Task instructions: The material below holds a span beginning at the line with "C3: 2.2uF (plus" and ending at the line with "R4: 3.6k (J5/1, N5) -> 15k (J5/1, N5)". Quote that span exactly, both ends included, and only that span.

Recorded data START

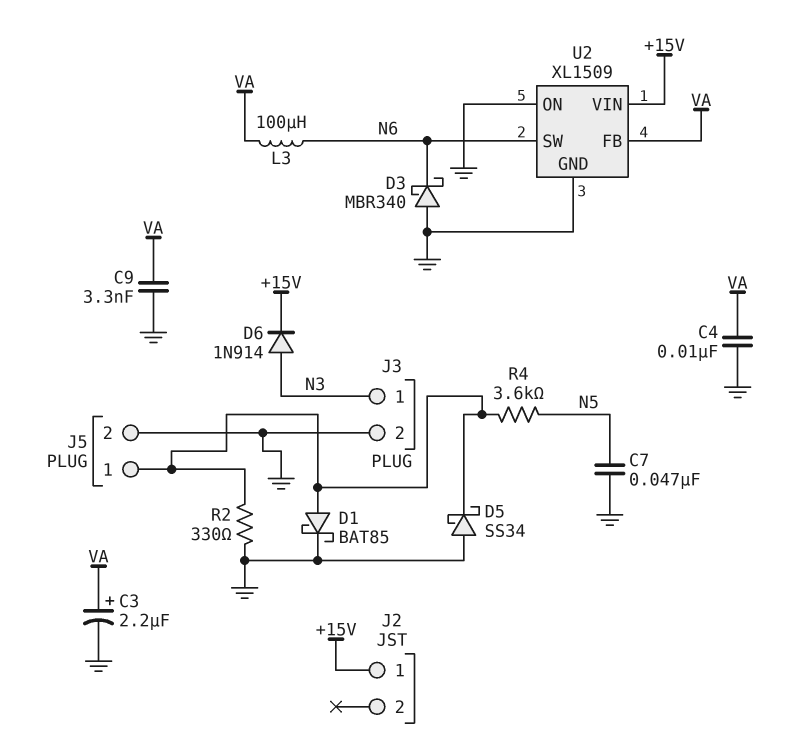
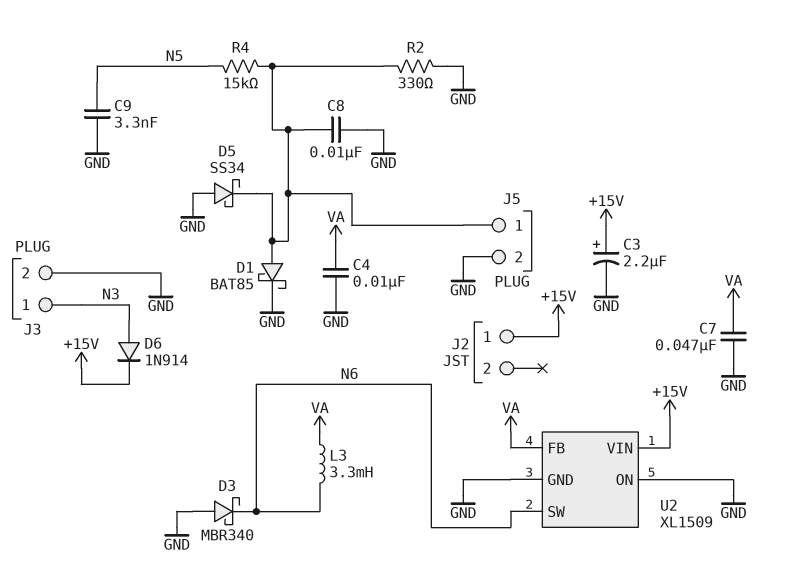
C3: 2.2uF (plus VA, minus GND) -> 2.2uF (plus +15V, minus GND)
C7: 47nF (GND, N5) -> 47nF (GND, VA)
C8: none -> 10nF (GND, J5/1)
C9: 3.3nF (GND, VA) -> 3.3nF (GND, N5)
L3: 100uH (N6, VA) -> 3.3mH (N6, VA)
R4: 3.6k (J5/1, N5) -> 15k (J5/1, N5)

Recorded data END
Recorded data START

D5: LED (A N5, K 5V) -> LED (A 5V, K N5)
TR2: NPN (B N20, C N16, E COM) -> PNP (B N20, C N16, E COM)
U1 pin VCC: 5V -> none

Recorded data END
Recorded data START

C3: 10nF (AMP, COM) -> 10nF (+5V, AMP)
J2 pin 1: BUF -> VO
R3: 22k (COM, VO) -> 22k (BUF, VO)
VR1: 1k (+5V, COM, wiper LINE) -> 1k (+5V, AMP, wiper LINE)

Recorded data END

Written answer:
C3: 2.2uF (plus VA, minus GND) -> 2.2uF (plus +15V, minus GND)
C7: 47nF (GND, N5) -> 47nF (GND, VA)
C8: none -> 10nF (GND, J5/1)
C9: 3.3nF (GND, VA) -> 3.3nF (GND, N5)
L3: 100uH (N6, VA) -> 3.3mH (N6, VA)
R4: 3.6k (J5/1, N5) -> 15k (J5/1, N5)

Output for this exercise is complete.